# TRY IT
Leave every image out, and print the remaining lines below exactly.

# INFORMATION SUPPLIED
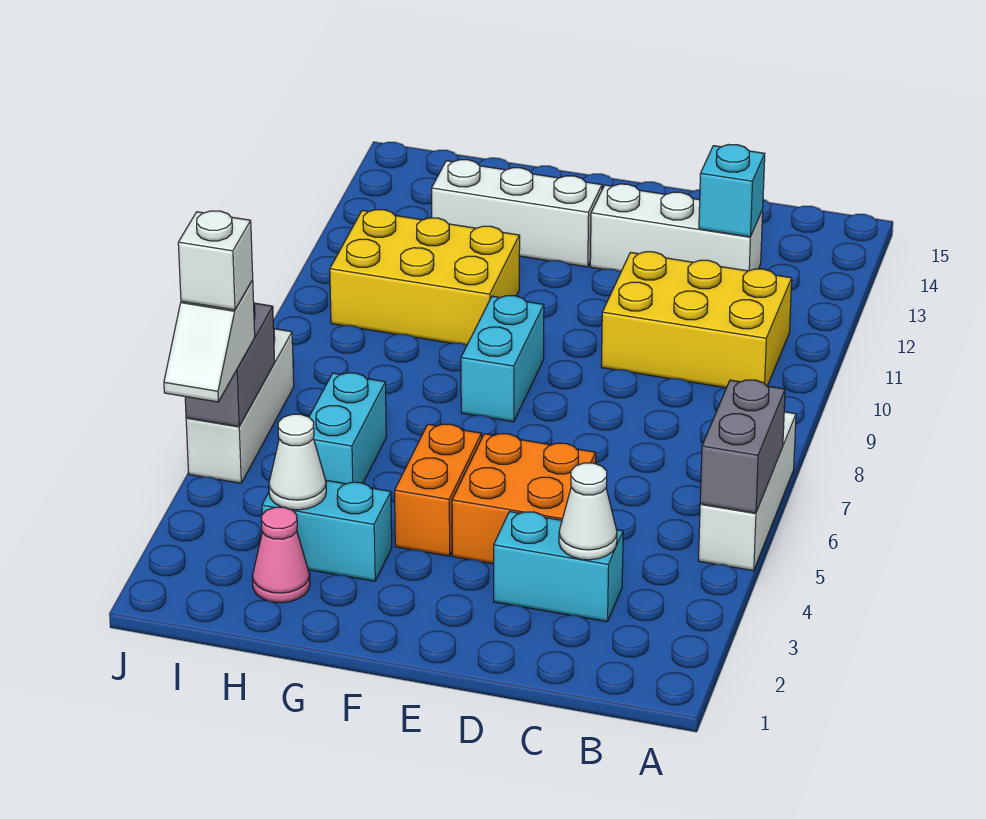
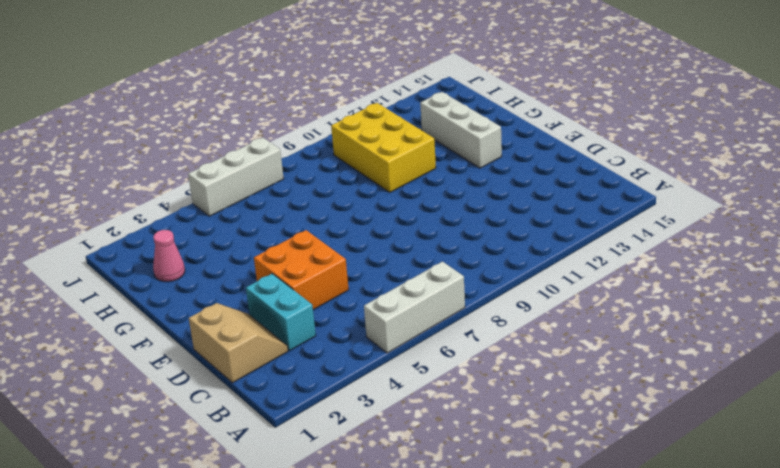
tan slope C1:D2 level 1 top 1 -> none
none -> yellow brick B10:D11 level 1
none -> white brick C13:E13 level 1
none -> orange brick F4:F5 level 1

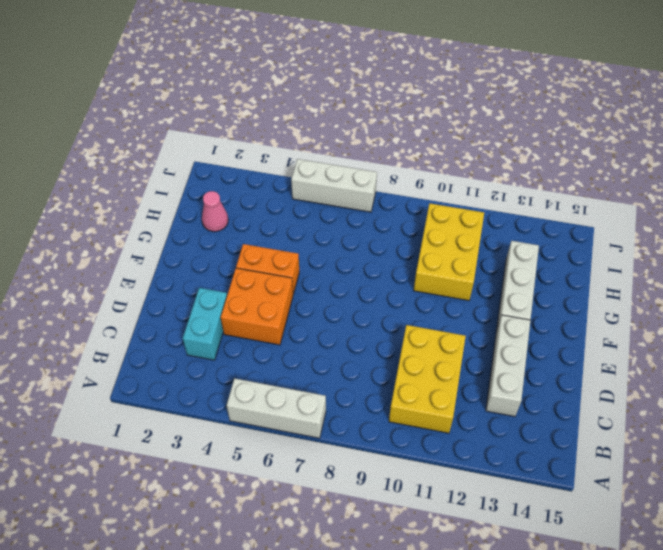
none -> cyan brick F8:F9 level 1
none -> cyan brick G3:H3 level 1
none -> cyan brick H5:H6 level 1

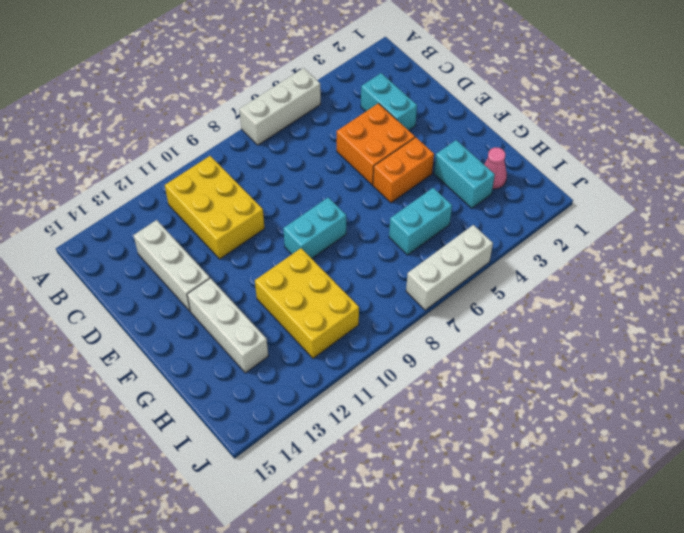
none -> grey brick A5:A6 level 2
none -> white cone C3 level 2
none -> cyan brick C13 level 2

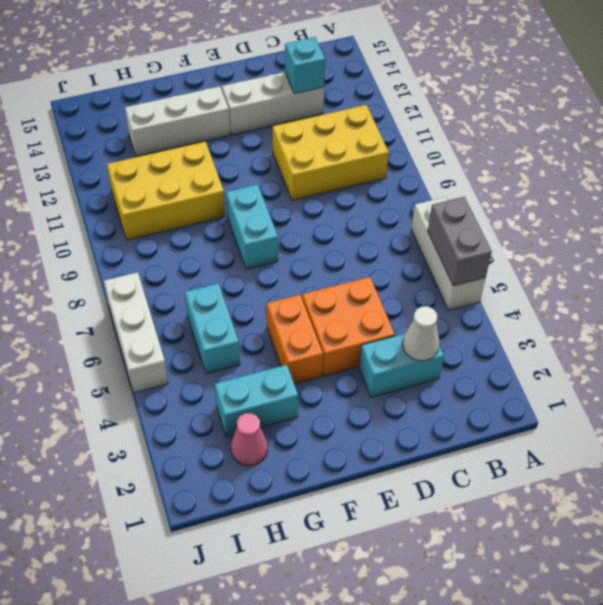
none -> white cone H3 level 2
none -> grey brick J5:J6 level 2
none -> white slope J4:J5 level 3 top 5

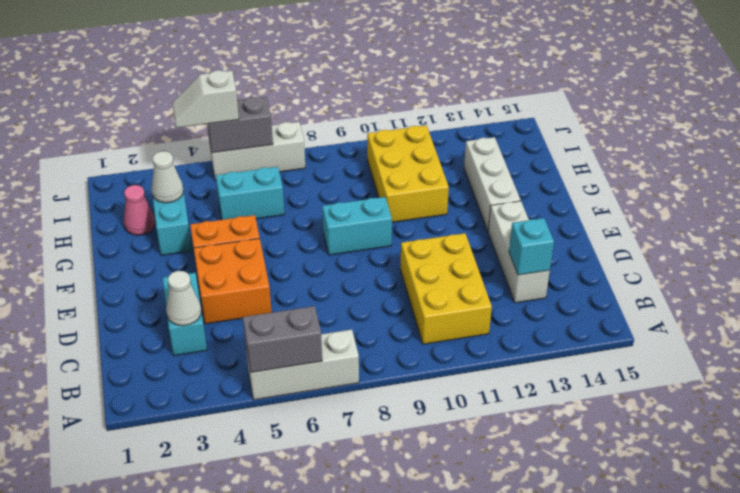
none -> white brick J5 level 4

# RESPONSE BELOW
tan slope C1:D2 level 1 top 1 -> none
none -> yellow brick B10:D11 level 1
none -> white brick C13:E13 level 1
none -> orange brick F4:F5 level 1

none -> cyan brick F8:F9 level 1
none -> cyan brick G3:H3 level 1
none -> cyan brick H5:H6 level 1

none -> grey brick A5:A6 level 2
none -> white cone C3 level 2
none -> cyan brick C13 level 2

none -> white cone H3 level 2
none -> grey brick J5:J6 level 2
none -> white slope J4:J5 level 3 top 5

none -> white brick J5 level 4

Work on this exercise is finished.